What to do
In the data below, the answer is the run of lines from the line containing "purple arrow: (38, 125) -> (19, 60), moved" through the line containing "cyan rectangle: (95, 138)", both included; print it exactly and nothing else.

Provided data Start Marker

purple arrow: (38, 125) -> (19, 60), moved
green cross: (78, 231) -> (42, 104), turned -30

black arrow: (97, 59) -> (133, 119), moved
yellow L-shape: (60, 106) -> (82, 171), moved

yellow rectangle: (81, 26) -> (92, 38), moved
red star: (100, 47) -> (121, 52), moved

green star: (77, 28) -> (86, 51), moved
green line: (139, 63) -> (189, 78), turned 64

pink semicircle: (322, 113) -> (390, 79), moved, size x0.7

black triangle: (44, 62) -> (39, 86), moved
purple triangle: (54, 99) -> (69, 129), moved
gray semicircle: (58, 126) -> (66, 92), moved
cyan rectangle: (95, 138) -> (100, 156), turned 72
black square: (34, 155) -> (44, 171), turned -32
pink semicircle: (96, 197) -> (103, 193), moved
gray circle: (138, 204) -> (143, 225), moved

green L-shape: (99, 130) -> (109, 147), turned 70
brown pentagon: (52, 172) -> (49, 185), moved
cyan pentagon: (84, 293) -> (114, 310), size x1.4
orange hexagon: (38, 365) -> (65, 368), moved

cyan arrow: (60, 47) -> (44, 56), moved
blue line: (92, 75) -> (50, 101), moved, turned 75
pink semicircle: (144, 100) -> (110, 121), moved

Provided data End Marker
Provided data Start Marker

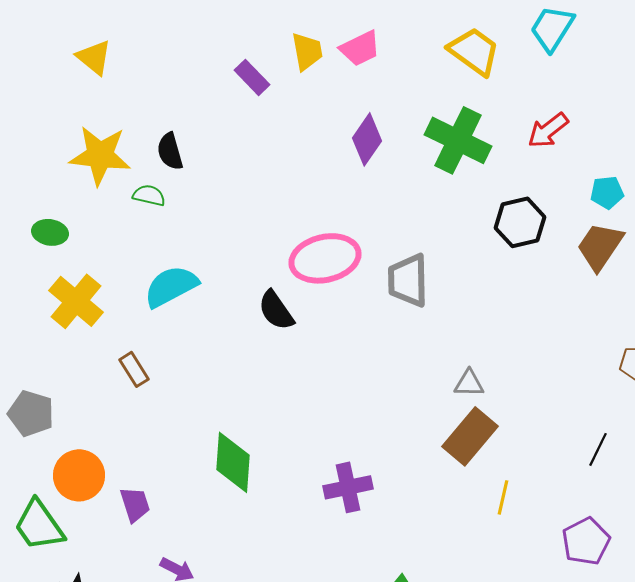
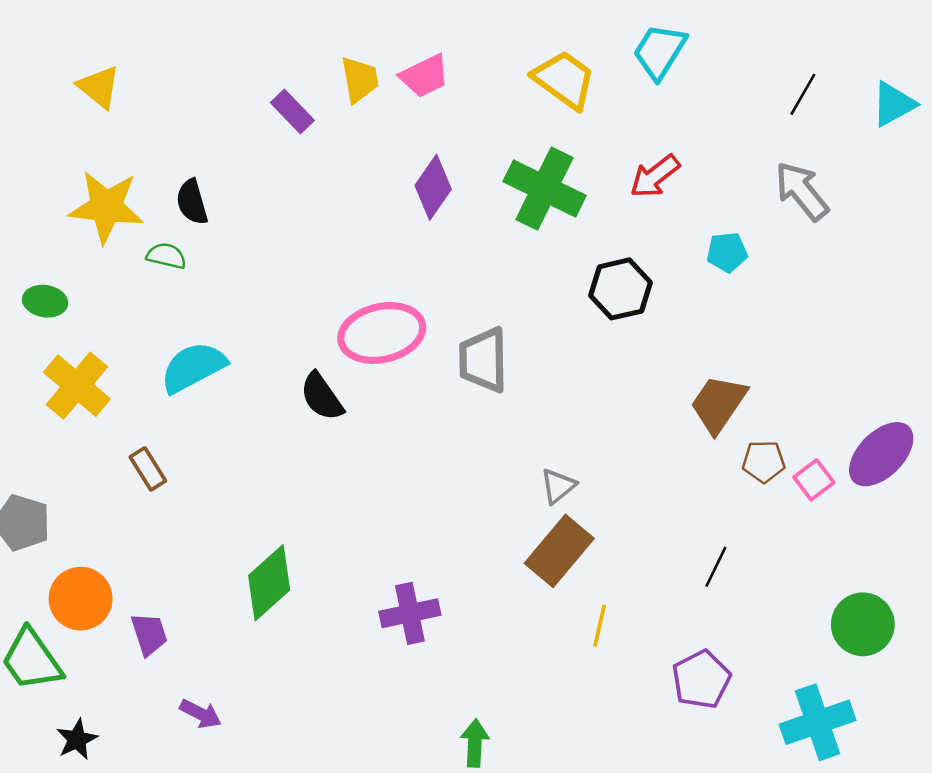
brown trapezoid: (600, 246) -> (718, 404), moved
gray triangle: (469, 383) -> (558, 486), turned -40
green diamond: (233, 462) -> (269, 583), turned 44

Provided data End Marker
Provided data Start Marker

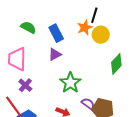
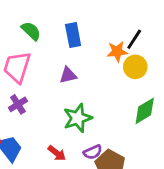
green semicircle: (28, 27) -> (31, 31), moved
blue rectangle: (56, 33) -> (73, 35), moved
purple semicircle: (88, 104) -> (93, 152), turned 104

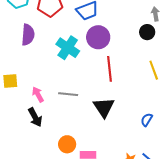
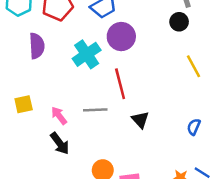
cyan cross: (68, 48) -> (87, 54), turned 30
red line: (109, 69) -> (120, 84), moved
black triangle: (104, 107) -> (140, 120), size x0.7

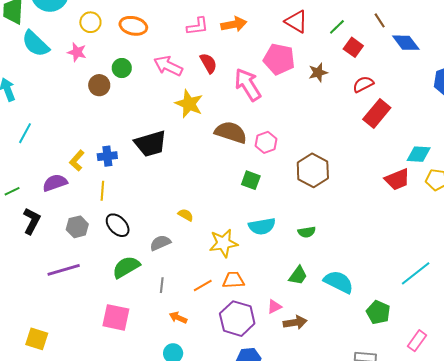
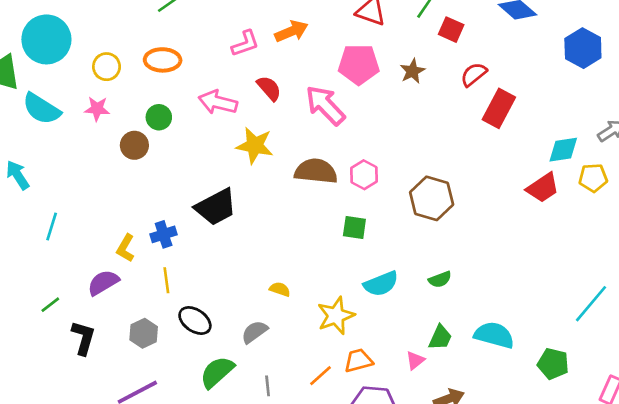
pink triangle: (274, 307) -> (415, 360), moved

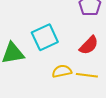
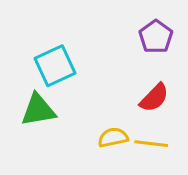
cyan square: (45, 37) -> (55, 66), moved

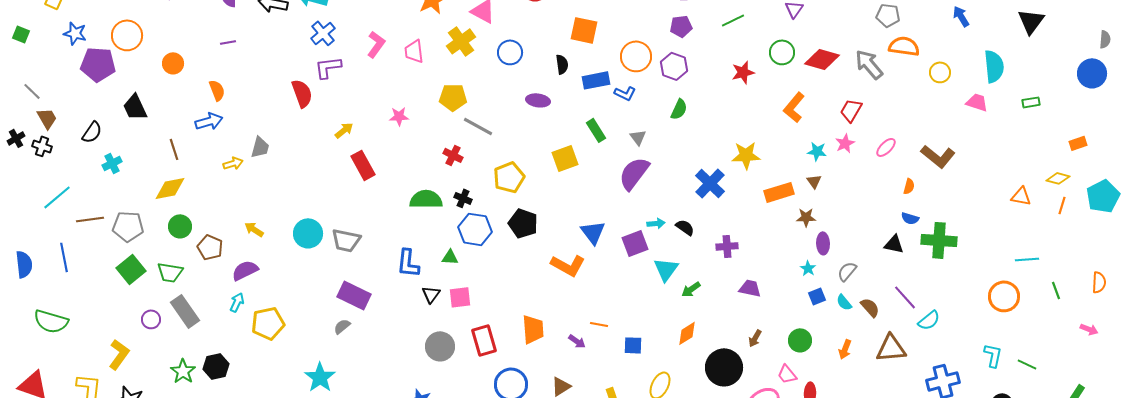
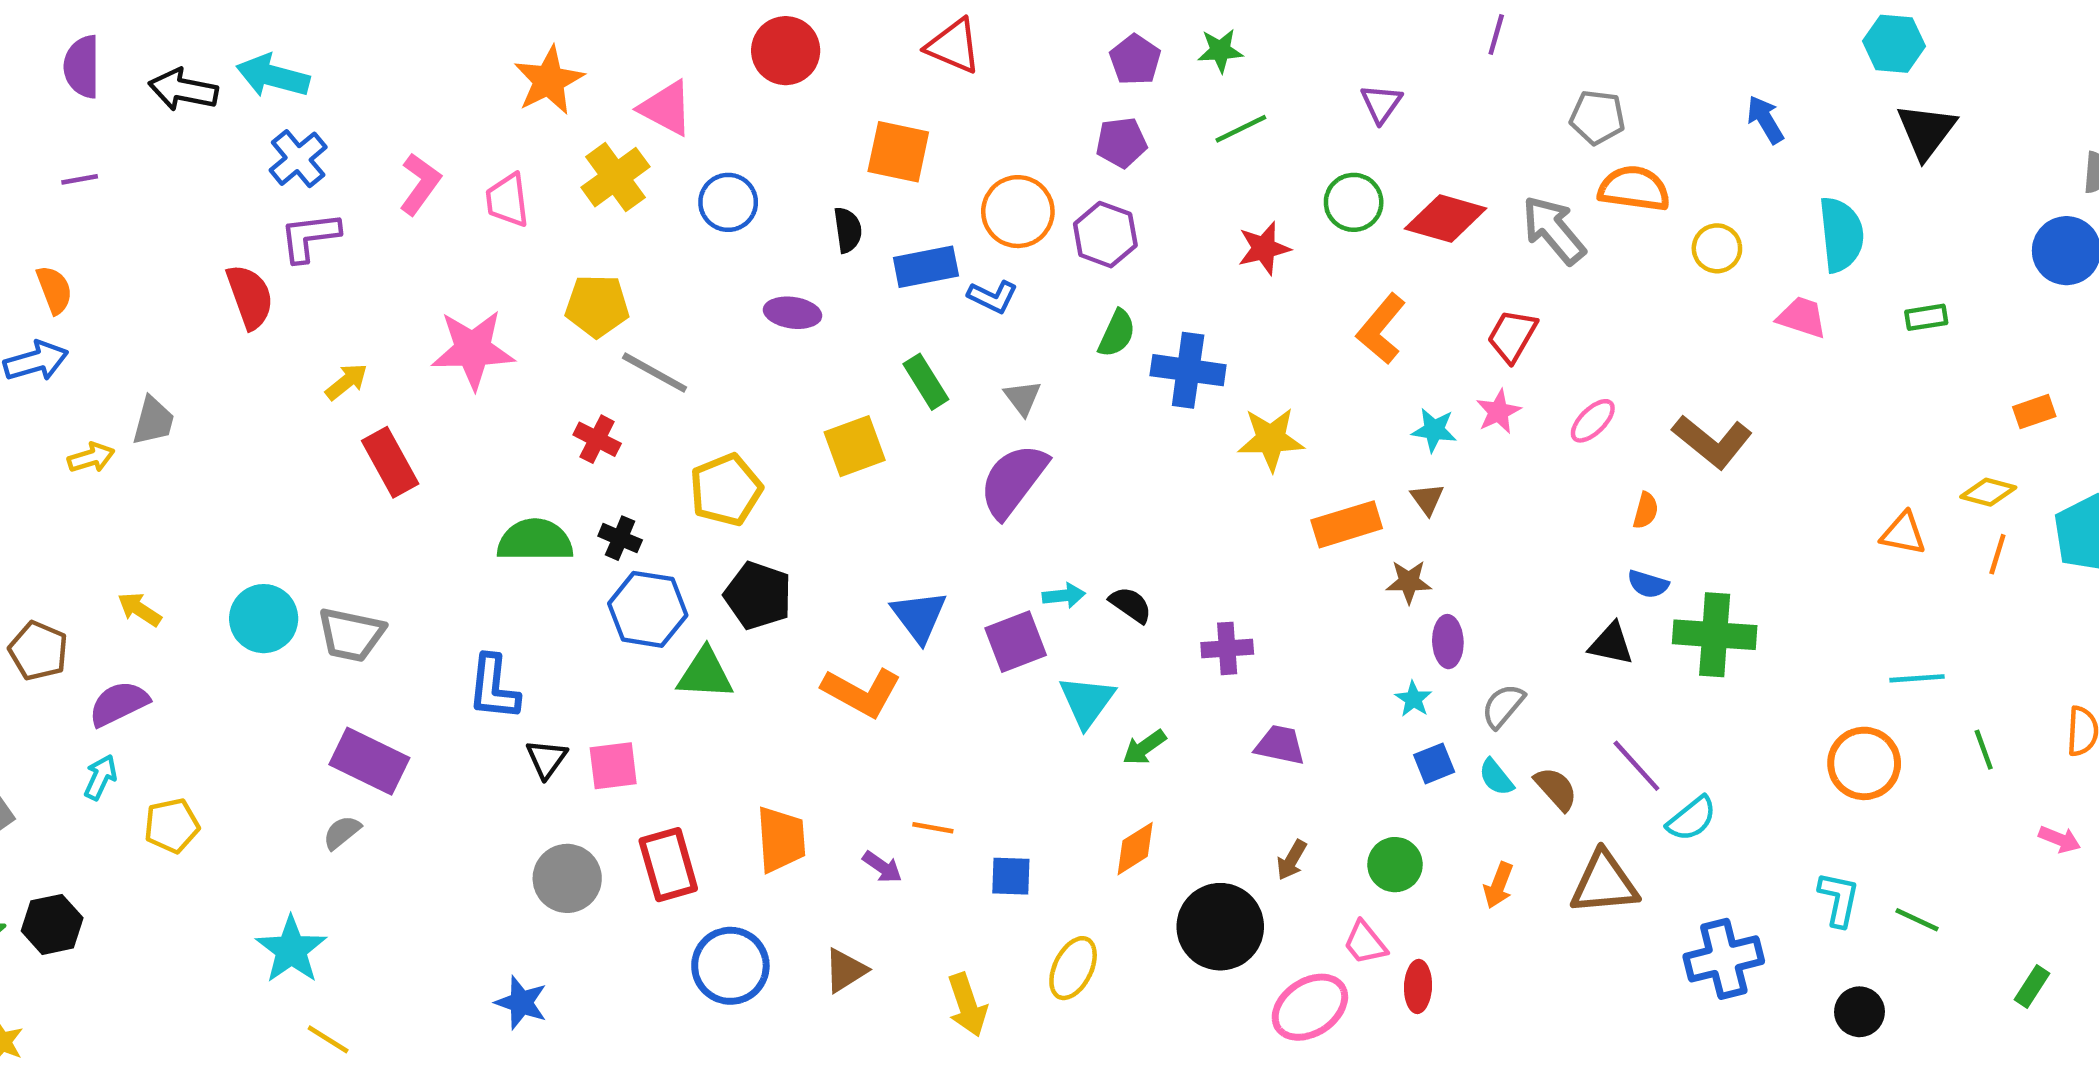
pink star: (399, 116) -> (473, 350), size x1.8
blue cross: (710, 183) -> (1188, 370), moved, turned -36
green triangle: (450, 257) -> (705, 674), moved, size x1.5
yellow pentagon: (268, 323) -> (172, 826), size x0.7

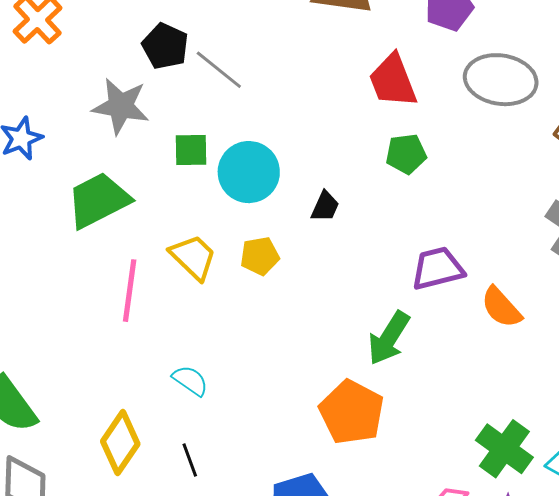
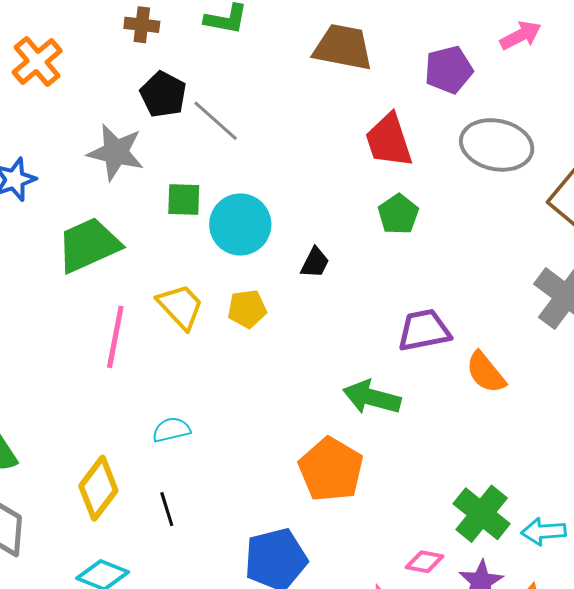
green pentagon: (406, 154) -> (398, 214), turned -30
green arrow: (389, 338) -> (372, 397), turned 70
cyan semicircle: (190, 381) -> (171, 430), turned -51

Provided data End Marker

Answer for this exercise
purple arrow: (38, 125) -> (19, 60), moved
green cross: (78, 231) -> (42, 104), turned -30

black arrow: (97, 59) -> (133, 119), moved
yellow L-shape: (60, 106) -> (82, 171), moved

yellow rectangle: (81, 26) -> (92, 38), moved
red star: (100, 47) -> (121, 52), moved

green star: (77, 28) -> (86, 51), moved
green line: (139, 63) -> (189, 78), turned 64

pink semicircle: (322, 113) -> (390, 79), moved, size x0.7

black triangle: (44, 62) -> (39, 86), moved
purple triangle: (54, 99) -> (69, 129), moved
gray semicircle: (58, 126) -> (66, 92), moved
cyan rectangle: (95, 138) -> (100, 156), turned 72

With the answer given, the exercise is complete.